[EXERCISE OBJECTIVE]
All lines in the data below carrying the string "diode" are to be located and copied.

[DATASET EXCERPTS]
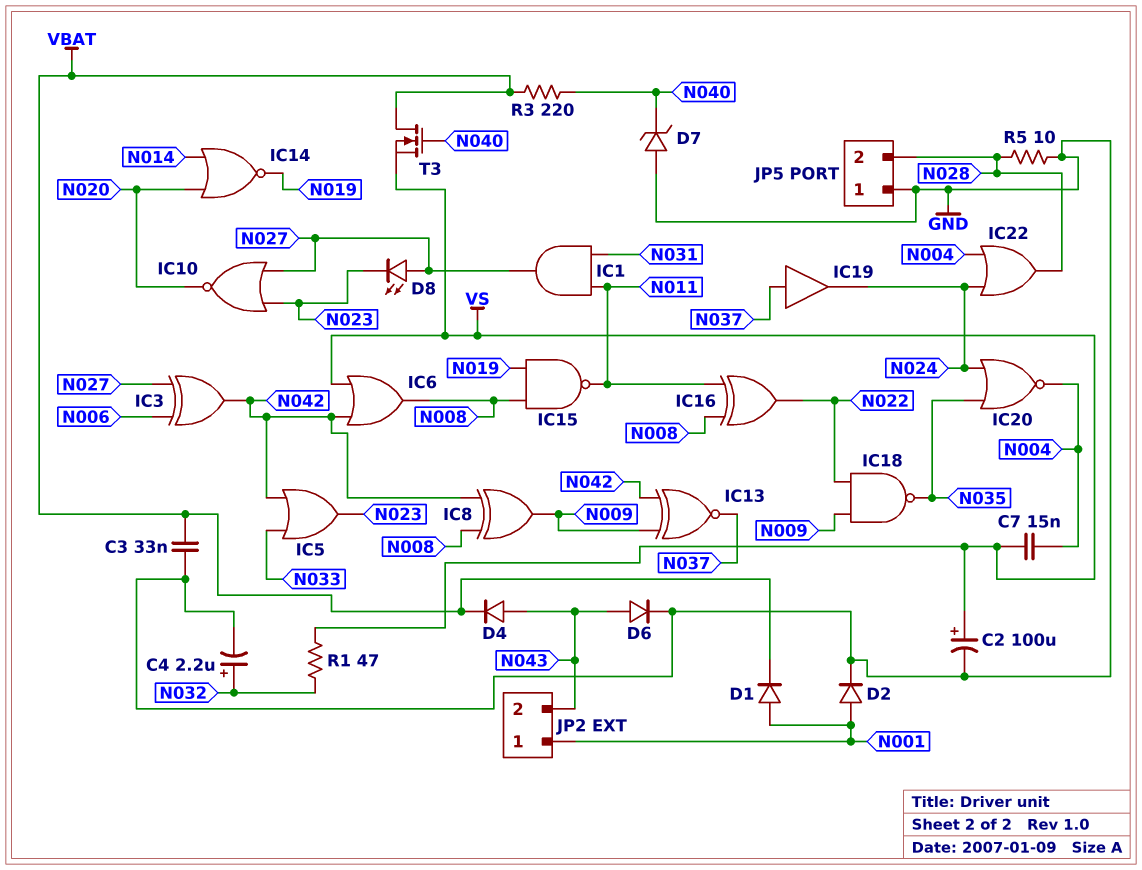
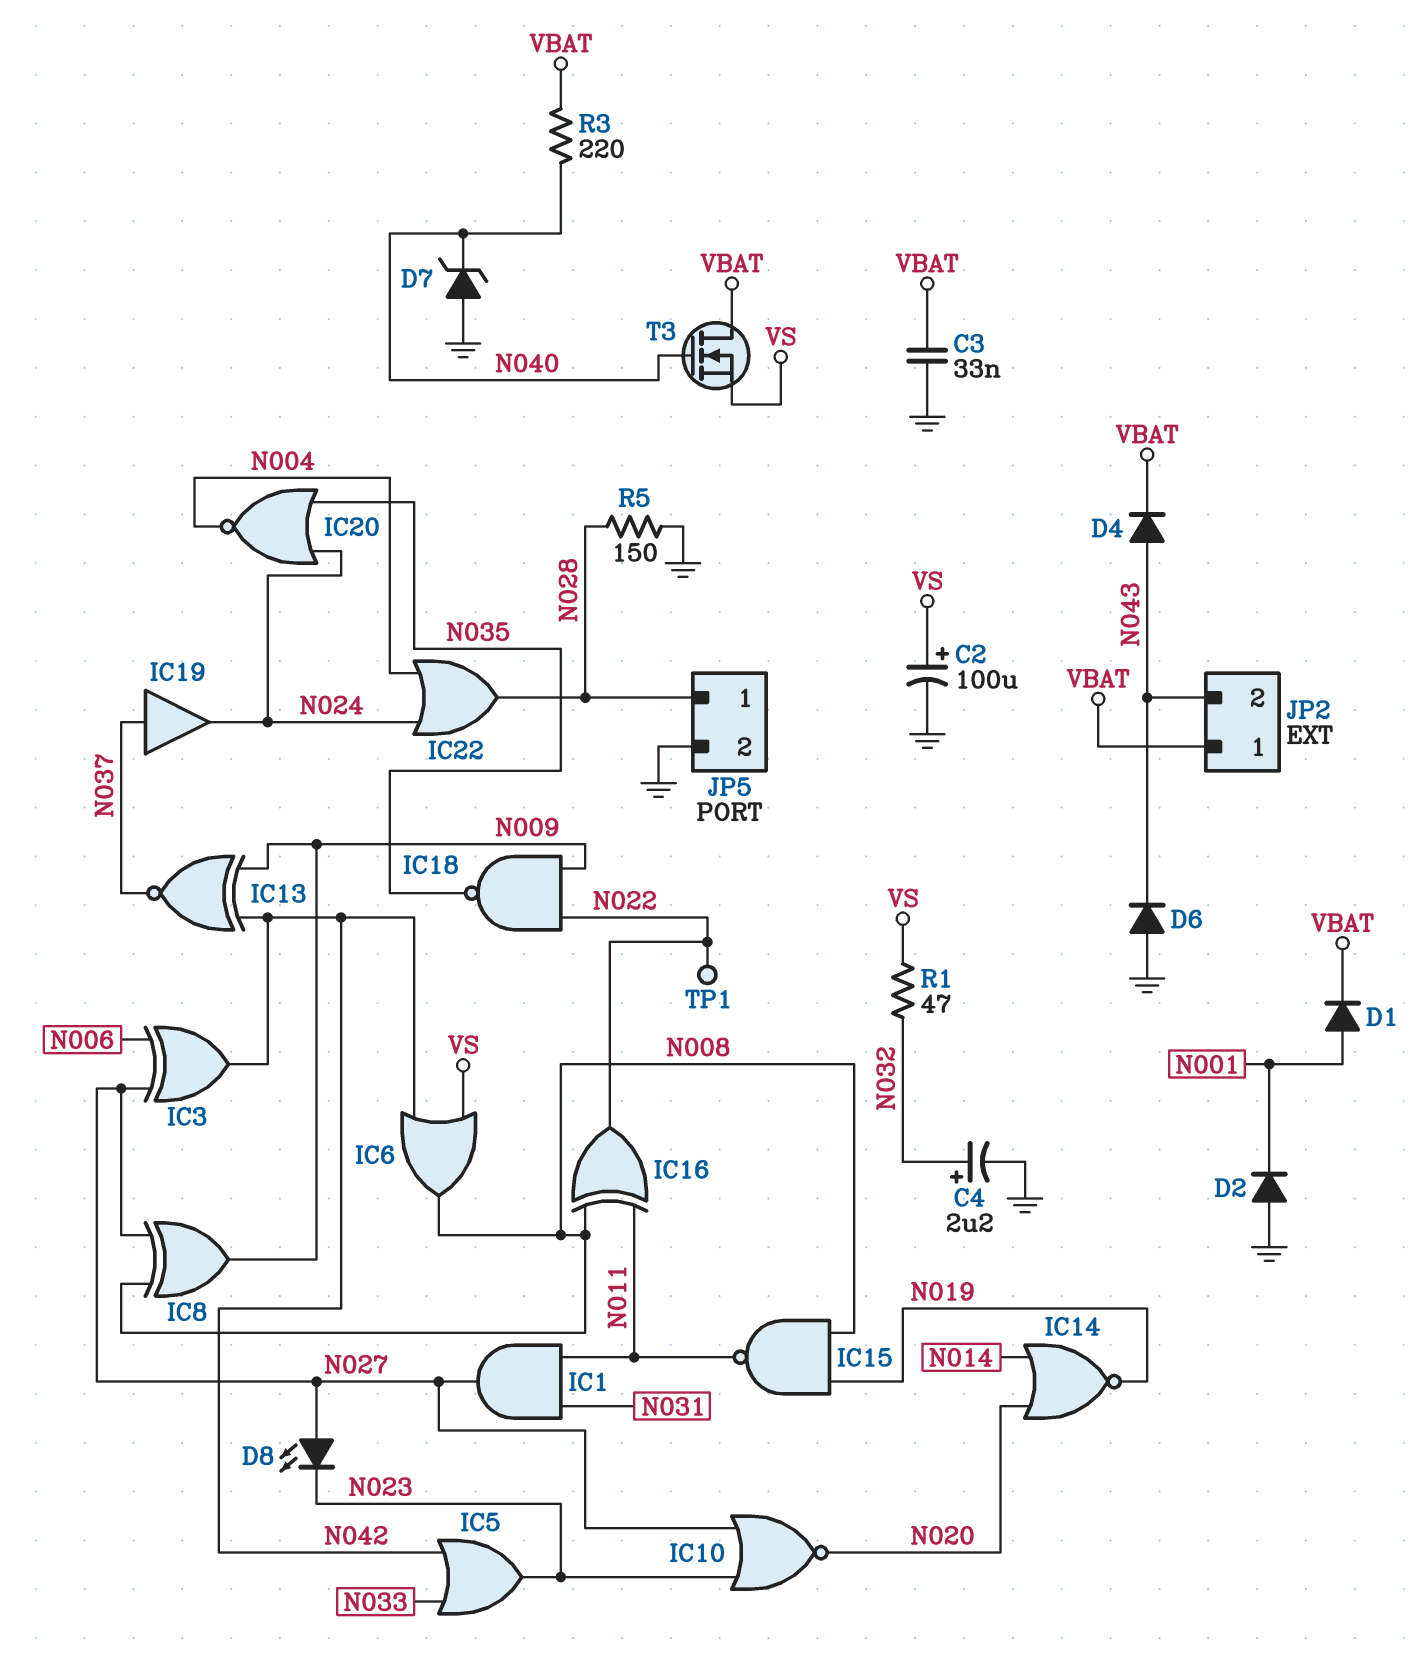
C7: 15nF (N004, VS) -> none
D2: diode (A N001, K GND) -> diode (A GND, K N001)
D6: diode (A N043, K GND) -> diode (A GND, K N043)
IC8: XOR (in N008, in N042, out N009) -> XOR (in N008, in N027, out N009)
JP2 pin 1: N001 -> VBAT
JP5 pin 1: GND -> N028
JP5 pin 2: N028 -> GND
R5: 10 (GND, N028) -> 150 (GND, N028)
TP1: none -> test point (N022)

[OUTPUT OF THE TASK]
D2: diode (A N001, K GND) -> diode (A GND, K N001)
D6: diode (A N043, K GND) -> diode (A GND, K N043)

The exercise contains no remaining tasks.